Word and element location data
(begin)

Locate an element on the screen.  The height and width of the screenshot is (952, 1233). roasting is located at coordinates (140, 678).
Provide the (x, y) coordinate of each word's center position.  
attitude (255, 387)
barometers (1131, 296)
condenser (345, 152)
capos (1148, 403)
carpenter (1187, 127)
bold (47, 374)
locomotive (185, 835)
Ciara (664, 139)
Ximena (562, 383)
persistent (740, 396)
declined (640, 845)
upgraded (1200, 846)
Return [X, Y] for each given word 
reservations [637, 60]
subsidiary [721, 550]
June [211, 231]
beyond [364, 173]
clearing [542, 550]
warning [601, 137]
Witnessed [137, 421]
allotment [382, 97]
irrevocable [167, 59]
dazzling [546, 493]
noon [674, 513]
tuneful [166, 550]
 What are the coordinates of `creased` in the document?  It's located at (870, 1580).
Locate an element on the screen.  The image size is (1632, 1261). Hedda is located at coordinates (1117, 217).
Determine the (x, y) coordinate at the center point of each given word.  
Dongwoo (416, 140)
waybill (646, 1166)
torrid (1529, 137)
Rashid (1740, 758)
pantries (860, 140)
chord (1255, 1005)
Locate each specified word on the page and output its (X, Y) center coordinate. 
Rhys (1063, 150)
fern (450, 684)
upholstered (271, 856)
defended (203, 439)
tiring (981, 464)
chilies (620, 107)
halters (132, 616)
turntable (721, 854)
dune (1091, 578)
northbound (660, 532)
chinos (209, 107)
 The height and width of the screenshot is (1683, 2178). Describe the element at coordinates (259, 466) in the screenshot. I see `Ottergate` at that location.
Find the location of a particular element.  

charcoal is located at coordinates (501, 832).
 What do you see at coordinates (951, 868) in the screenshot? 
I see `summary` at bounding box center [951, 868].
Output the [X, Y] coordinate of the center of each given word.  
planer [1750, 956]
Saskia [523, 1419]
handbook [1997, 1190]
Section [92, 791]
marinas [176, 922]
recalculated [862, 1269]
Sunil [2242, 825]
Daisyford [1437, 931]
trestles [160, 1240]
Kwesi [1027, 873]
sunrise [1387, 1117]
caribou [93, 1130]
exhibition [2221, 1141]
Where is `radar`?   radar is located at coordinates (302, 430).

(end)

TASK GOAL
Can you copy all of the data above, line for line, without changing anything?

EXPECTED ANSWER
Locate an element on the screen.  The height and width of the screenshot is (952, 1233). roasting is located at coordinates (140, 678).
Provide the (x, y) coordinate of each word's center position.  
attitude (255, 387)
barometers (1131, 296)
condenser (345, 152)
capos (1148, 403)
carpenter (1187, 127)
bold (47, 374)
locomotive (185, 835)
Ciara (664, 139)
Ximena (562, 383)
persistent (740, 396)
declined (640, 845)
upgraded (1200, 846)
Return [X, Y] for each given word 
reservations [637, 60]
subsidiary [721, 550]
June [211, 231]
beyond [364, 173]
clearing [542, 550]
warning [601, 137]
Witnessed [137, 421]
allotment [382, 97]
irrevocable [167, 59]
dazzling [546, 493]
noon [674, 513]
tuneful [166, 550]
 What are the coordinates of `creased` in the document?  It's located at (870, 1580).
Locate an element on the screen.  The image size is (1632, 1261). Hedda is located at coordinates (1117, 217).
Determine the (x, y) coordinate at the center point of each given word.  
Dongwoo (416, 140)
waybill (646, 1166)
torrid (1529, 137)
Rashid (1740, 758)
pantries (860, 140)
chord (1255, 1005)
Locate each specified word on the page and output its (X, Y) center coordinate. 
Rhys (1063, 150)
fern (450, 684)
upholstered (271, 856)
defended (203, 439)
tiring (981, 464)
chilies (620, 107)
halters (132, 616)
turntable (721, 854)
dune (1091, 578)
northbound (660, 532)
chinos (209, 107)
 The height and width of the screenshot is (1683, 2178). Describe the element at coordinates (259, 466) in the screenshot. I see `Ottergate` at that location.
Find the location of a particular element.  

charcoal is located at coordinates (501, 832).
 What do you see at coordinates (951, 868) in the screenshot? 
I see `summary` at bounding box center [951, 868].
Output the [X, Y] coordinate of the center of each given word.  
planer [1750, 956]
Saskia [523, 1419]
handbook [1997, 1190]
Section [92, 791]
marinas [176, 922]
recalculated [862, 1269]
Sunil [2242, 825]
Daisyford [1437, 931]
trestles [160, 1240]
Kwesi [1027, 873]
sunrise [1387, 1117]
caribou [93, 1130]
exhibition [2221, 1141]
Where is `radar`?   radar is located at coordinates (302, 430).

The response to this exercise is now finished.